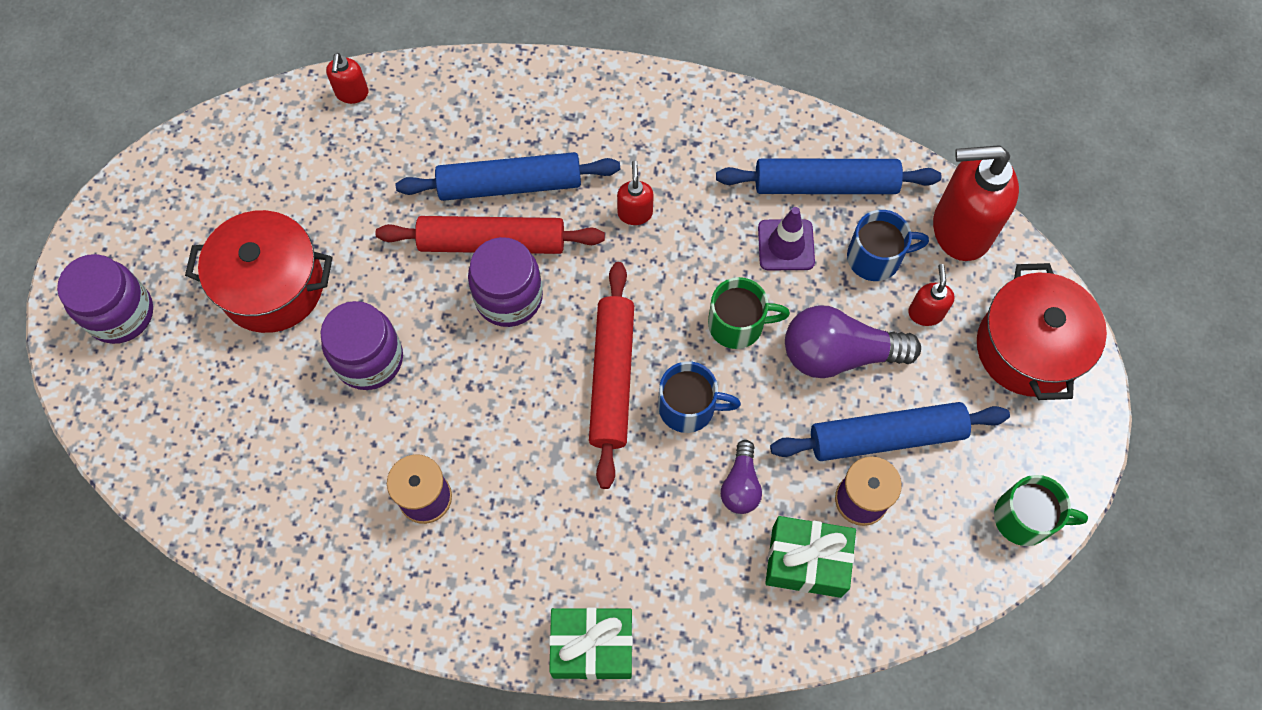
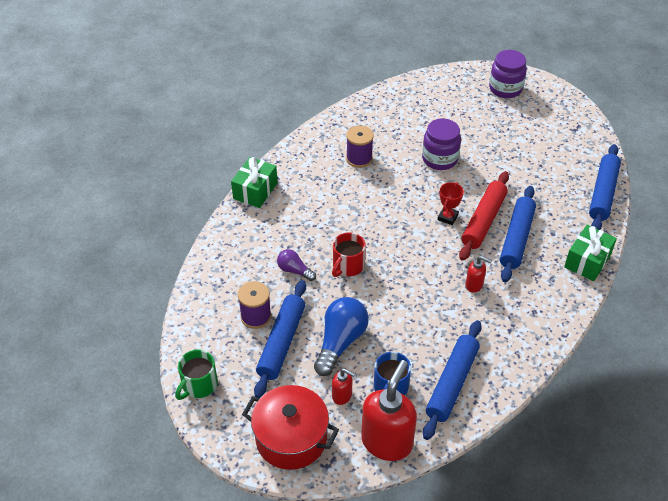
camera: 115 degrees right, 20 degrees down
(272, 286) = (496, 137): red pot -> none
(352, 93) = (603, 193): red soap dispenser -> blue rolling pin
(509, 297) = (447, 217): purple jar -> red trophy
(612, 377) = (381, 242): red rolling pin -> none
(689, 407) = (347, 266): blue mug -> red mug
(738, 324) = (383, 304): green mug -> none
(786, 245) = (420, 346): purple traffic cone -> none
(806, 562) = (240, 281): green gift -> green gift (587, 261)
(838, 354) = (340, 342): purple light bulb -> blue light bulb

ABOUT THIS TASK: Look above for the line containing "(612, 377) = (381, 242): red", then please write out that line and each one after it through the end, exactly, with nothing else.

WRITTEN ANSWER:
(612, 377) = (381, 242): red rolling pin -> none
(689, 407) = (347, 266): blue mug -> red mug
(738, 324) = (383, 304): green mug -> none
(786, 245) = (420, 346): purple traffic cone -> none
(806, 562) = (240, 281): green gift -> green gift (587, 261)
(838, 354) = (340, 342): purple light bulb -> blue light bulb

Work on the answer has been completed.